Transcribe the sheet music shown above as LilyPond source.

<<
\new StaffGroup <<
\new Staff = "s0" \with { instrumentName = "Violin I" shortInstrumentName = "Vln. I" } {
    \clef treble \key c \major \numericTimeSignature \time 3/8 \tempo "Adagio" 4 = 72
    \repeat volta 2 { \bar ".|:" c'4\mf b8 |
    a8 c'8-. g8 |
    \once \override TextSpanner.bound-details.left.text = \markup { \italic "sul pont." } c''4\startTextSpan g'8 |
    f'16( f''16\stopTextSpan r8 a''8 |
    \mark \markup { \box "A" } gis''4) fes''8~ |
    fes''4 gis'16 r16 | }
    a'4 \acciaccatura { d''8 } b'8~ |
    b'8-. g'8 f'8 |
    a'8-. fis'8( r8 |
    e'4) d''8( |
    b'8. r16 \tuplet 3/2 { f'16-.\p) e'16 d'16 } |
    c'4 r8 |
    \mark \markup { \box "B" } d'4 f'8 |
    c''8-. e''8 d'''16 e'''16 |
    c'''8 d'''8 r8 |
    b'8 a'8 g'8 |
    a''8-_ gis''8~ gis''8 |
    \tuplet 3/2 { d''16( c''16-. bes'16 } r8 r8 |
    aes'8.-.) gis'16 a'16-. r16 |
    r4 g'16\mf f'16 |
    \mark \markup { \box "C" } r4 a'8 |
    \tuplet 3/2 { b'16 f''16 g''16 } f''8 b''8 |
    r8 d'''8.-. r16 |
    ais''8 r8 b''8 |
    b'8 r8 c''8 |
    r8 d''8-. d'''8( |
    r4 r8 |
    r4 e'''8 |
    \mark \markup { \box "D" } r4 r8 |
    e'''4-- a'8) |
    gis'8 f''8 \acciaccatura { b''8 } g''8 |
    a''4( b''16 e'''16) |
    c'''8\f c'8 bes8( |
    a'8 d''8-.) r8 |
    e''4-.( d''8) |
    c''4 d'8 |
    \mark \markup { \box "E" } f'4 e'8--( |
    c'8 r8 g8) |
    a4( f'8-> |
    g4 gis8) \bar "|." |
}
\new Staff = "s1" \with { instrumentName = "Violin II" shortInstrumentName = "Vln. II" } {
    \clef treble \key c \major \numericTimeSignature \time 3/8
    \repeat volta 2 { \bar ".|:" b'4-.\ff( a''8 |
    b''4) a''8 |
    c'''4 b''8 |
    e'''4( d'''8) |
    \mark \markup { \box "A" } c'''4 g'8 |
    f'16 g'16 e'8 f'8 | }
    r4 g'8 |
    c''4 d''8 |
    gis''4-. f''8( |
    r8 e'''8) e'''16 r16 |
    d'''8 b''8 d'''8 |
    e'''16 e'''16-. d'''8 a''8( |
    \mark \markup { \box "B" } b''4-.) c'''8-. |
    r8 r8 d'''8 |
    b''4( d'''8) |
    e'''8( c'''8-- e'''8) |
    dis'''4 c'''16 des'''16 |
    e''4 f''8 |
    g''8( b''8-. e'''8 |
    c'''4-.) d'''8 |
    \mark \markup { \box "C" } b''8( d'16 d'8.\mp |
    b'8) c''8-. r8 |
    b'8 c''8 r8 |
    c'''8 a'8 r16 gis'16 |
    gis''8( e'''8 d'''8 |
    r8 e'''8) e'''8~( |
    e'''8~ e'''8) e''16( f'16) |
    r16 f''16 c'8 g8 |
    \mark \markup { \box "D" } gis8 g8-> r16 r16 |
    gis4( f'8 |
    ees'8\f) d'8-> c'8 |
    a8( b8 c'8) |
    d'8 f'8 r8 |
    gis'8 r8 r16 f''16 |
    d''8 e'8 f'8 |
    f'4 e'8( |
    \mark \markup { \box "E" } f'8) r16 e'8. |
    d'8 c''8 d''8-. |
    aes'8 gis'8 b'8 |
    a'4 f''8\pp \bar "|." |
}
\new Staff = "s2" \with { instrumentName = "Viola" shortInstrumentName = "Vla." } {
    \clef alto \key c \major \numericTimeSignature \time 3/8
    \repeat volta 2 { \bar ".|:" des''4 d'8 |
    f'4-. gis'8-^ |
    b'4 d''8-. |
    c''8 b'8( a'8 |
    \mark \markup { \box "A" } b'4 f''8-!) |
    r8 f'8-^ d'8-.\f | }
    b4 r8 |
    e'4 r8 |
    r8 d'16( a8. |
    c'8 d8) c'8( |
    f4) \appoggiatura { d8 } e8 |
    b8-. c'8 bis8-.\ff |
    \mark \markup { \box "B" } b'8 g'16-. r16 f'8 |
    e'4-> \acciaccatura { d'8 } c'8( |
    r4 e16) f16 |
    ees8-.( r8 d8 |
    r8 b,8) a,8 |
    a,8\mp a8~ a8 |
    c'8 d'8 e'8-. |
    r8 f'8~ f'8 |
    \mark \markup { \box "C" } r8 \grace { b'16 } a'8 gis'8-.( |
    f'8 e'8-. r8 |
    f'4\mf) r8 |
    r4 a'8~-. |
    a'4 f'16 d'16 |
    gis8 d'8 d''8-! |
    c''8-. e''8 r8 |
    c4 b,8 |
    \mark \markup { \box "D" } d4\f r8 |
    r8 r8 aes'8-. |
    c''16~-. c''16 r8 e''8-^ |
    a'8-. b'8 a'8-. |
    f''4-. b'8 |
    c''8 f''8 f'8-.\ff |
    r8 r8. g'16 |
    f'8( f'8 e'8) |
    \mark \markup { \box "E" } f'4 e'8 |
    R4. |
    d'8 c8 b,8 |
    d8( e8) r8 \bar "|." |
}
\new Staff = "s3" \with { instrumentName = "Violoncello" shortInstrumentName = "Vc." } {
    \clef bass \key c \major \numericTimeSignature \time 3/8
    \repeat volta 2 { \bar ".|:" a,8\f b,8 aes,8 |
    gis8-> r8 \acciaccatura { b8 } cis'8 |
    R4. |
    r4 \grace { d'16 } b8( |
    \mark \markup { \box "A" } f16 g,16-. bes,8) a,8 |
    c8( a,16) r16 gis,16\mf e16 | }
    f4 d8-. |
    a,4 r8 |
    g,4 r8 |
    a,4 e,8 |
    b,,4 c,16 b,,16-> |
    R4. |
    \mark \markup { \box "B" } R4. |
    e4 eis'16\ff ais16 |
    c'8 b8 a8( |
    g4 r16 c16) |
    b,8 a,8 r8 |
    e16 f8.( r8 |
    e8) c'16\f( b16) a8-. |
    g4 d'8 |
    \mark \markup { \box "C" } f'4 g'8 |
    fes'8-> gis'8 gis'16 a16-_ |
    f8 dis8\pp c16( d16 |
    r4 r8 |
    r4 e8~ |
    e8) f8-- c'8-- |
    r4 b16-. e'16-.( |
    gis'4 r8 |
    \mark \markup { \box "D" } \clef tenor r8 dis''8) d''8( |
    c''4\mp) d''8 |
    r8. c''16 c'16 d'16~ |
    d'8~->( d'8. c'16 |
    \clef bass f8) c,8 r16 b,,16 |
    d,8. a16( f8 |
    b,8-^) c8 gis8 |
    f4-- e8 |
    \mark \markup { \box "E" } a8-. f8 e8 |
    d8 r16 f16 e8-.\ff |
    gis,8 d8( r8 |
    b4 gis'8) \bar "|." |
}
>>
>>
------
> _EXERCISE DETAILS_: Count the lines of the LilyPond source above that contain the string "numericTimeSignature". State only the number.

> _REPLY TO THE TASK_: 4